### ACTIVITY
Retype exactly the span of lines below from the one with "green rolling pin: 4 -> 3" through the one with "brown goblet: 2 -> 3". Do not include pictures.

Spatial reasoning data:

********

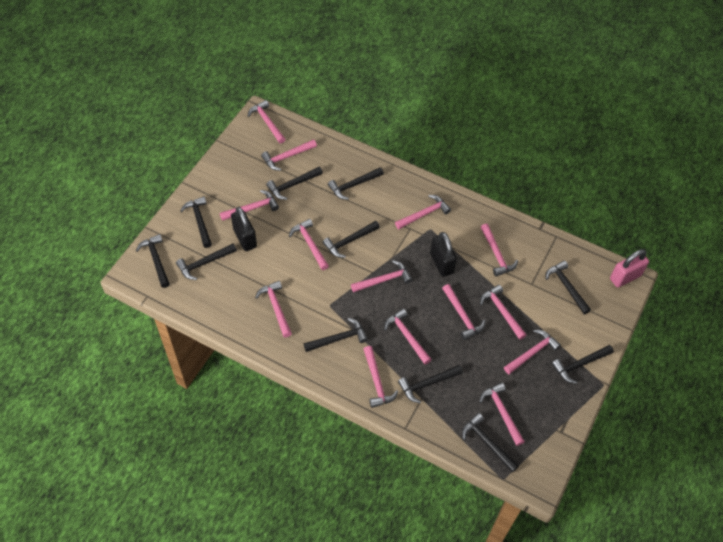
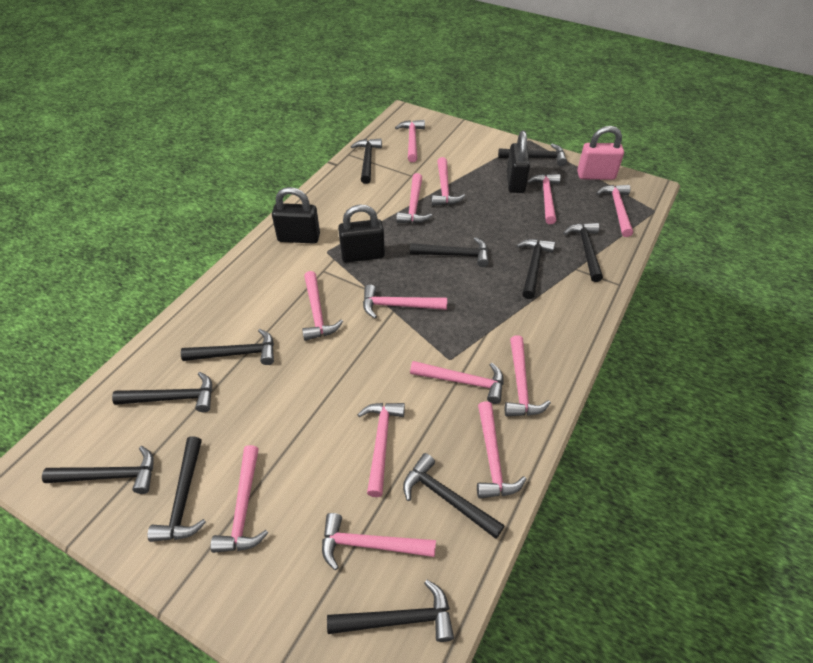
black padlock: 2 -> 3
pink hammer: 14 -> 13

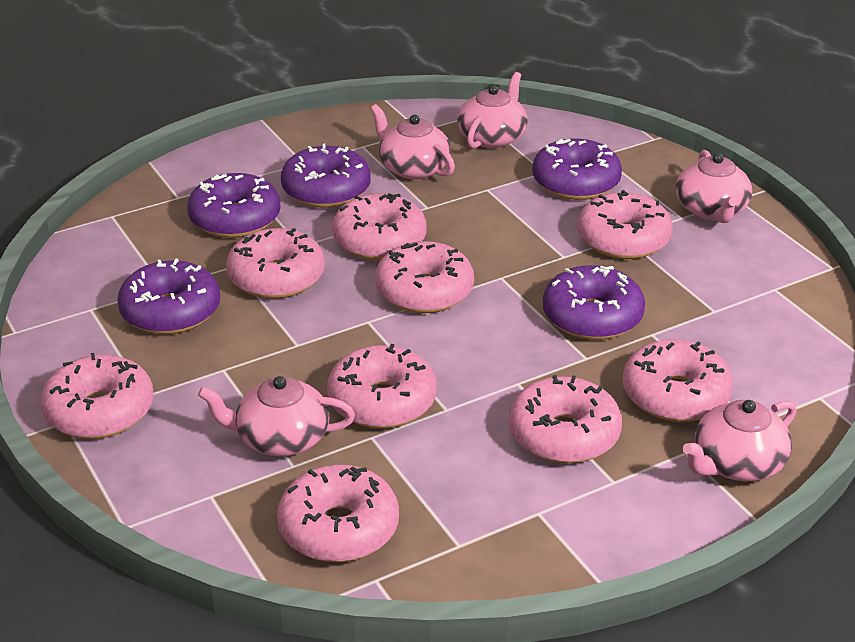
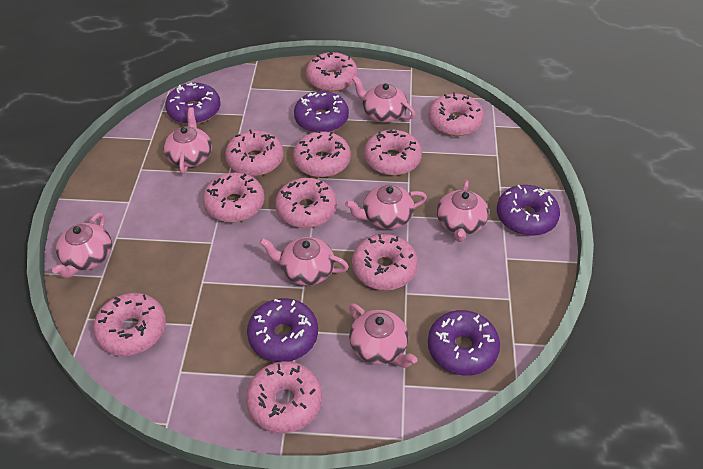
pink donut: 9 -> 10
pink teapot: 5 -> 7

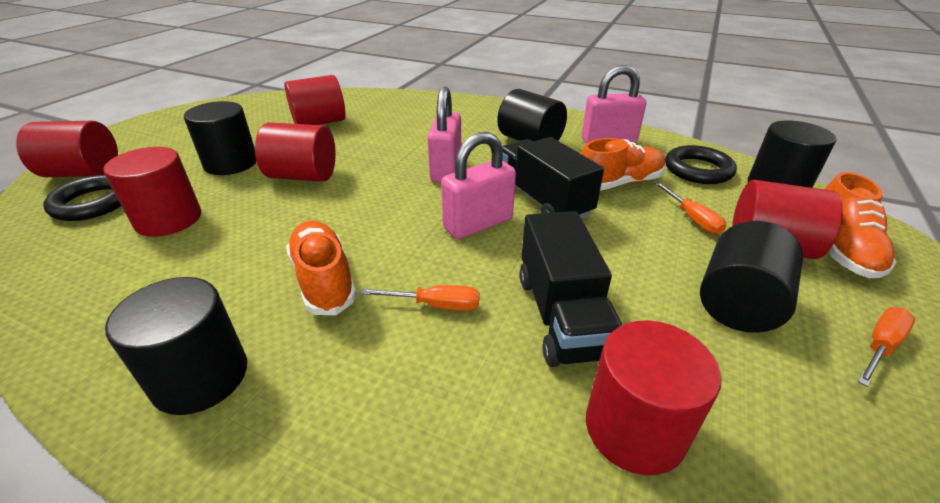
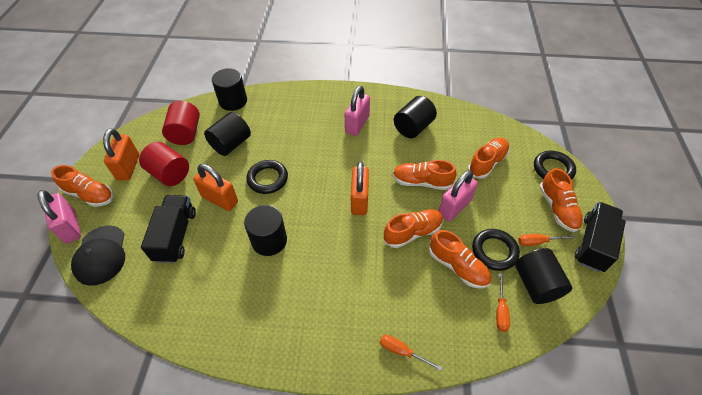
black cap: 0 -> 1
black ring: 2 -> 3
orange padlock: 0 -> 3
orange shoe: 3 -> 6
red cylinder: 6 -> 2

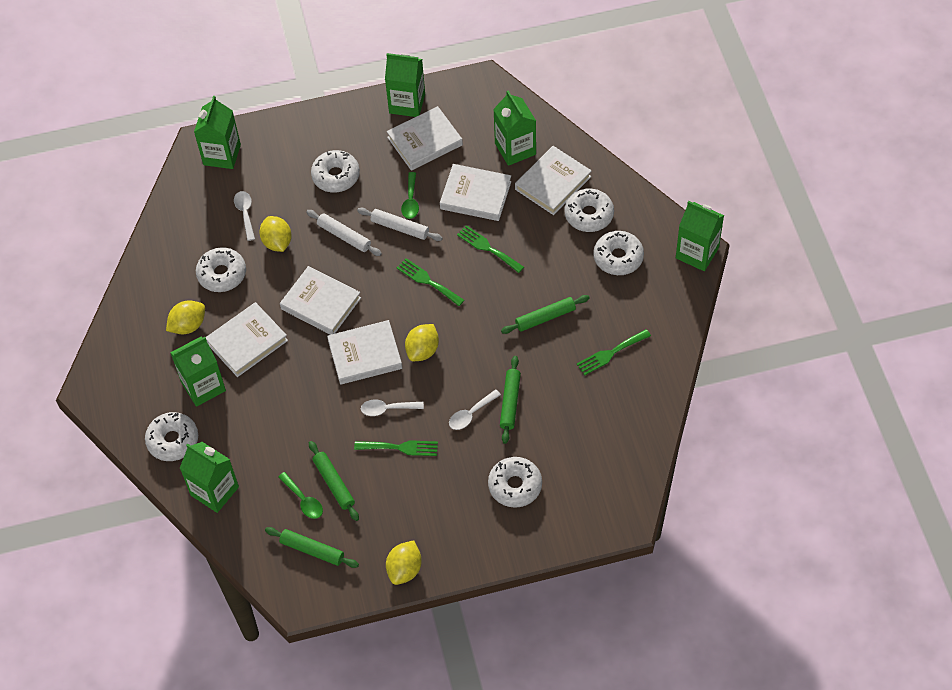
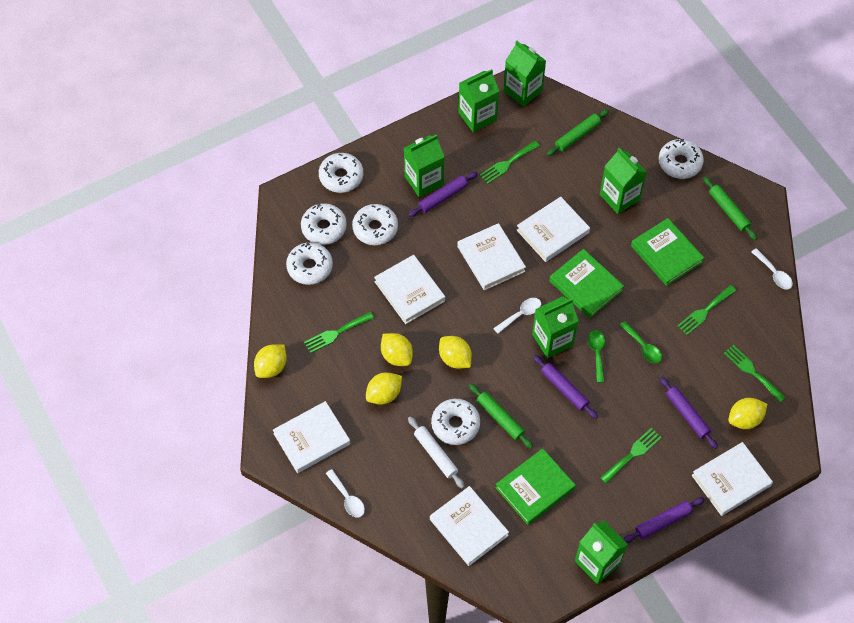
green book: 0 -> 3
green fork: 4 -> 5
green rolling pin: 4 -> 3
purple rolling pin: 0 -> 4
white rolling pin: 2 -> 1
yellow lemon: 4 -> 5

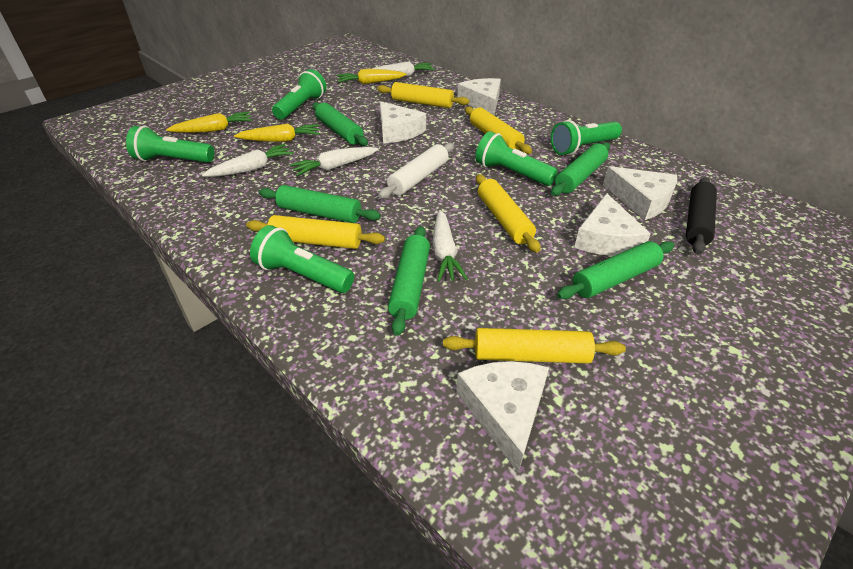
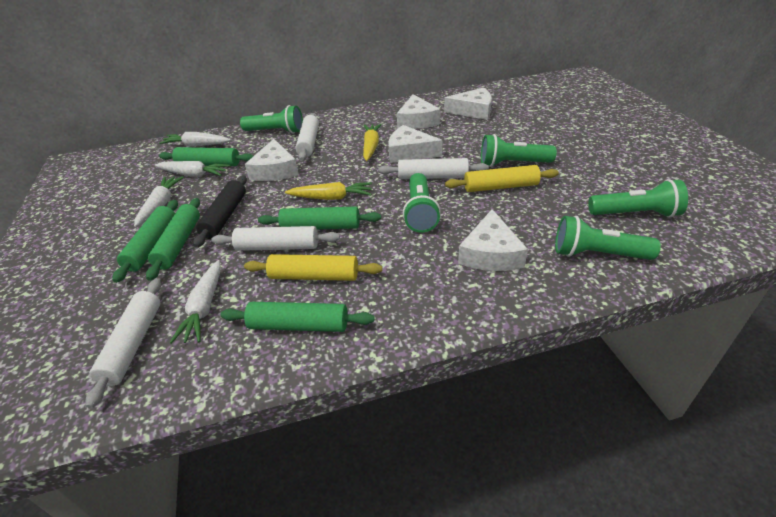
white rolling pin: 1 -> 4
yellow carrot: 3 -> 2
yellow rolling pin: 5 -> 2

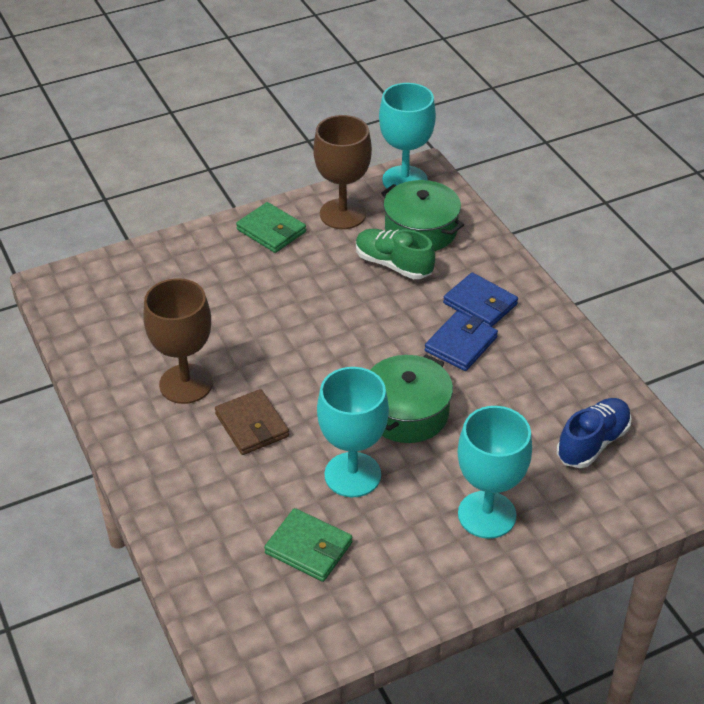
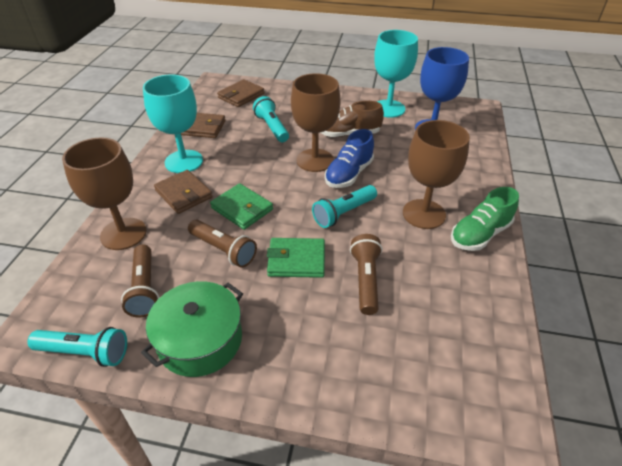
blue goblet: 0 -> 1
blue wallet: 2 -> 0
brown flashlight: 0 -> 3
brown goblet: 2 -> 3
brown shoe: 0 -> 1
brown wallet: 1 -> 3
green pot: 2 -> 1
turquoise flashlight: 0 -> 3
turquoise goblet: 3 -> 2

********

### RESULT
green rolling pin: 4 -> 3
purple rolling pin: 0 -> 4
white rolling pin: 2 -> 1
yellow lemon: 4 -> 5

white rolling pin: 1 -> 4
yellow carrot: 3 -> 2
yellow rolling pin: 5 -> 2

blue goblet: 0 -> 1
blue wallet: 2 -> 0
brown flashlight: 0 -> 3
brown goblet: 2 -> 3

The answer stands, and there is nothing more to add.